[Assignment] What you produce should be an exact transcription of the data, minus any pictures.
+++ Record extracts
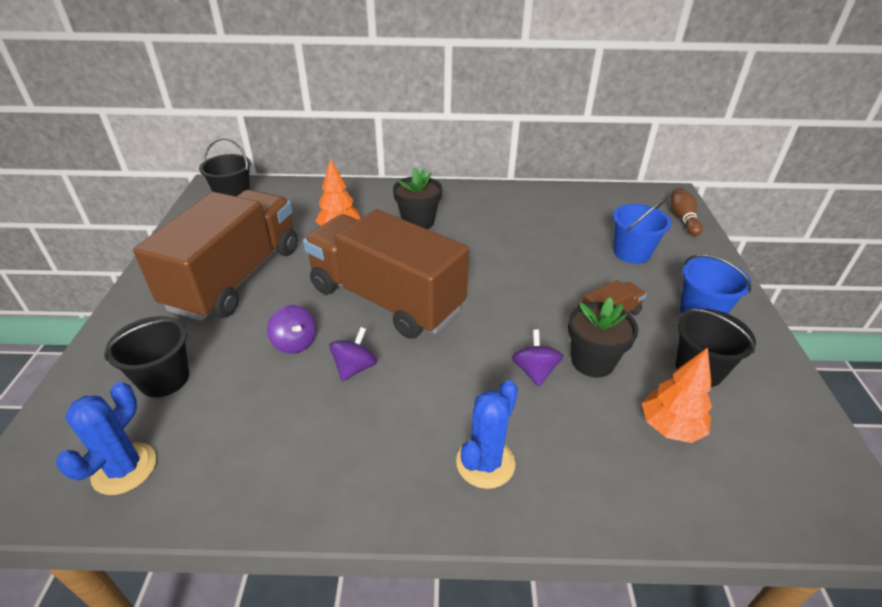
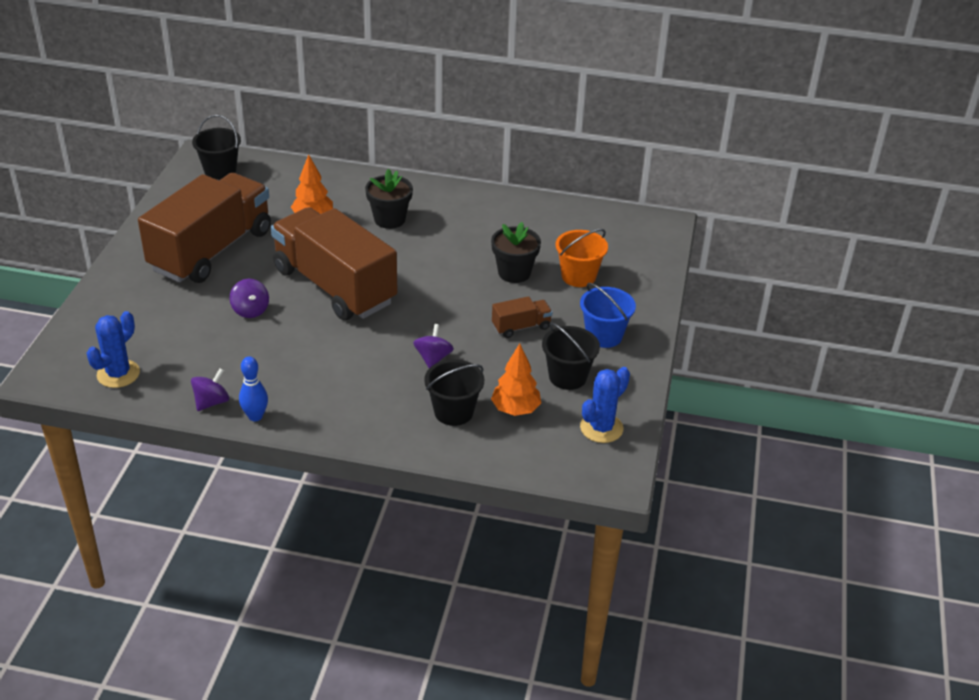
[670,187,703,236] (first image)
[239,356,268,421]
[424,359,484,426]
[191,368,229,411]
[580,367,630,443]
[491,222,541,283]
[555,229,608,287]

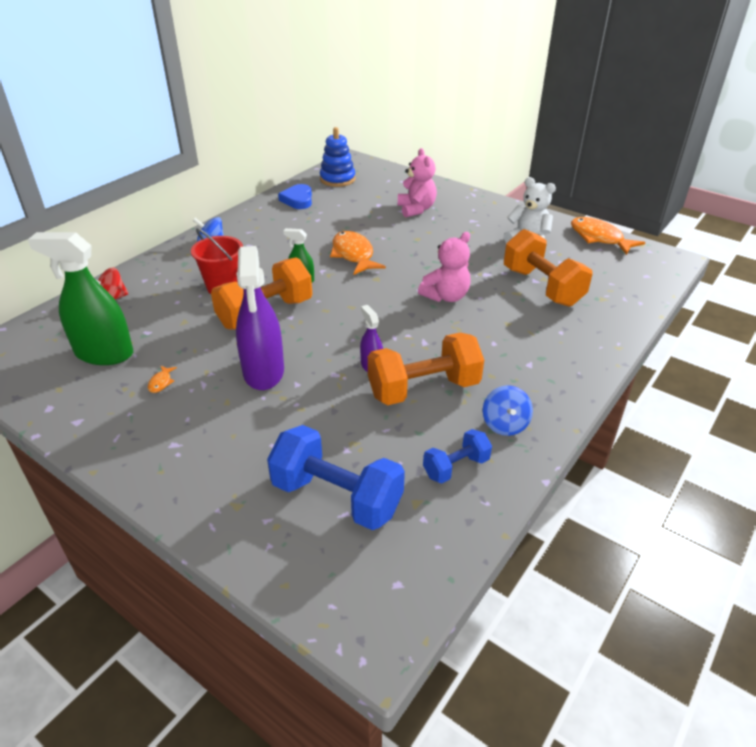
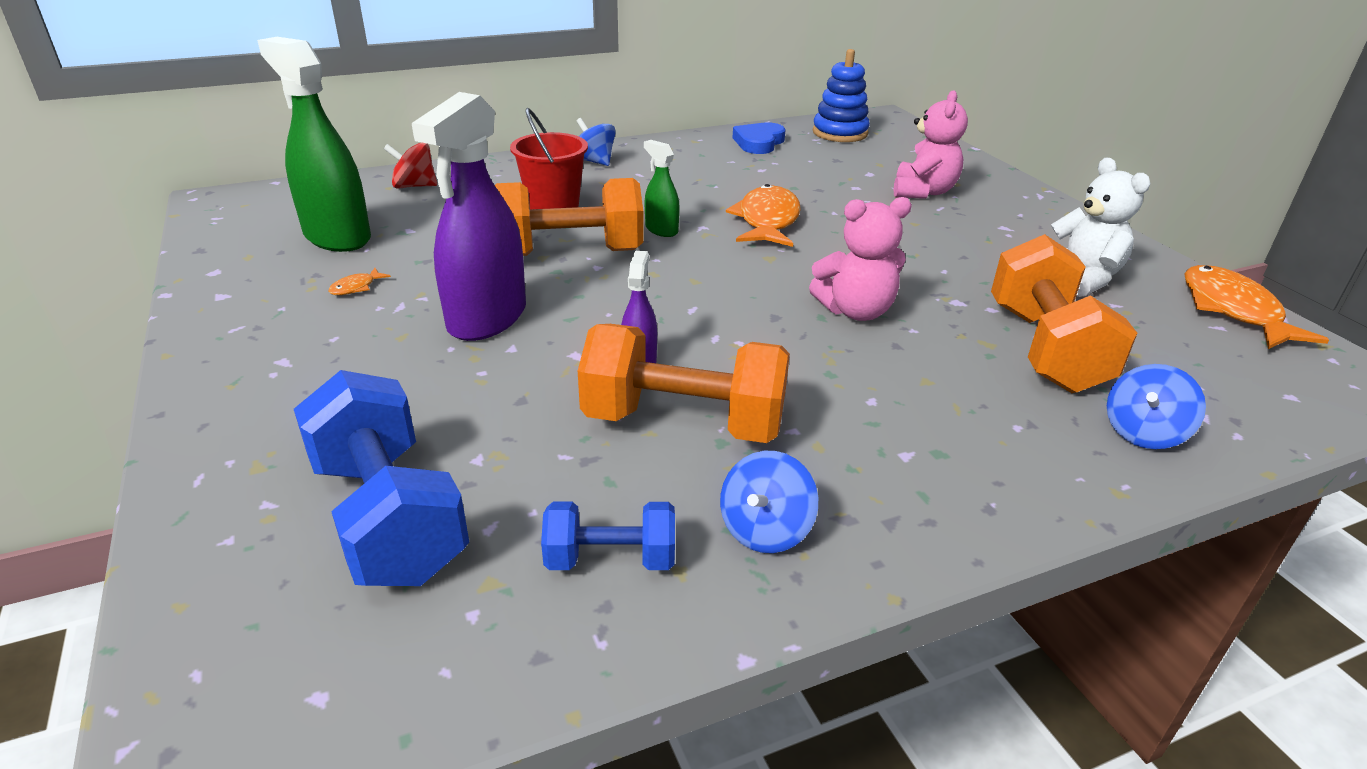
[1107,364,1206,449]

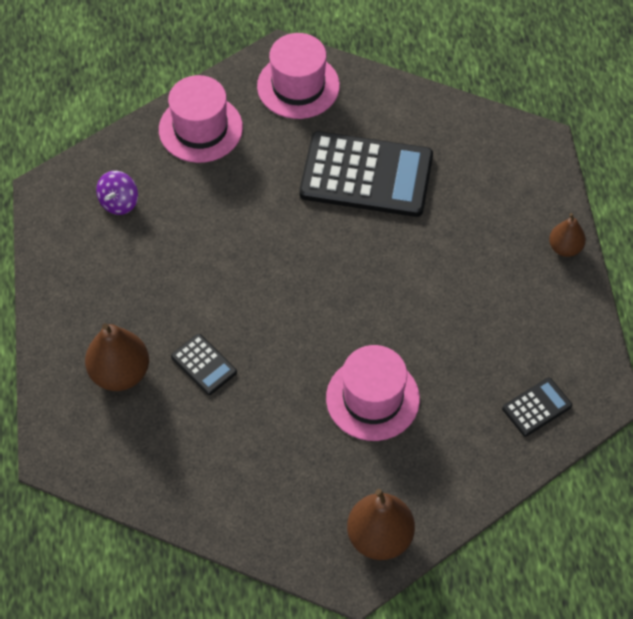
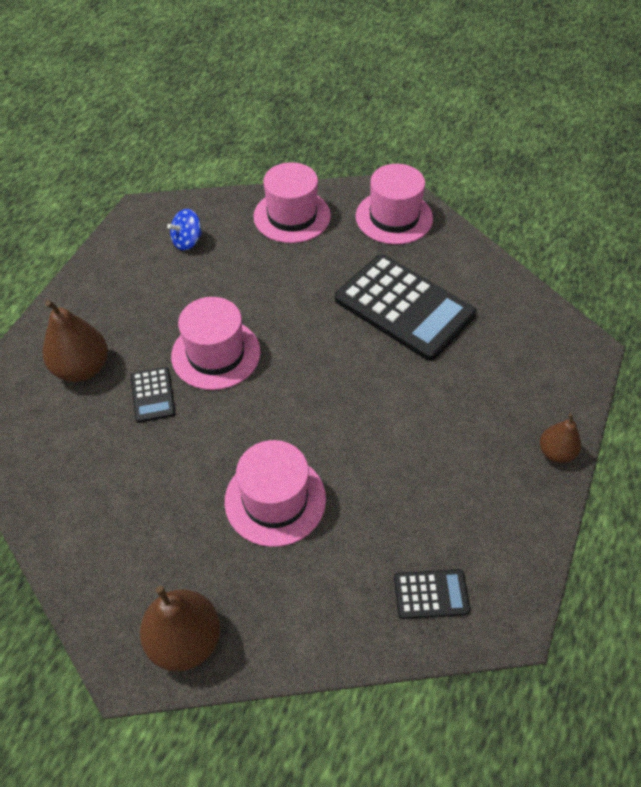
[171,297,261,390]
[167,209,202,251]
++++++
[Written solution]
[670,187,703,236] (first image)
[239,356,268,421]
[424,359,484,426]
[191,368,229,411]
[580,367,630,443]
[491,222,541,283]
[555,229,608,287]

[1107,364,1206,449]

[171,297,261,390]
[167,209,202,251]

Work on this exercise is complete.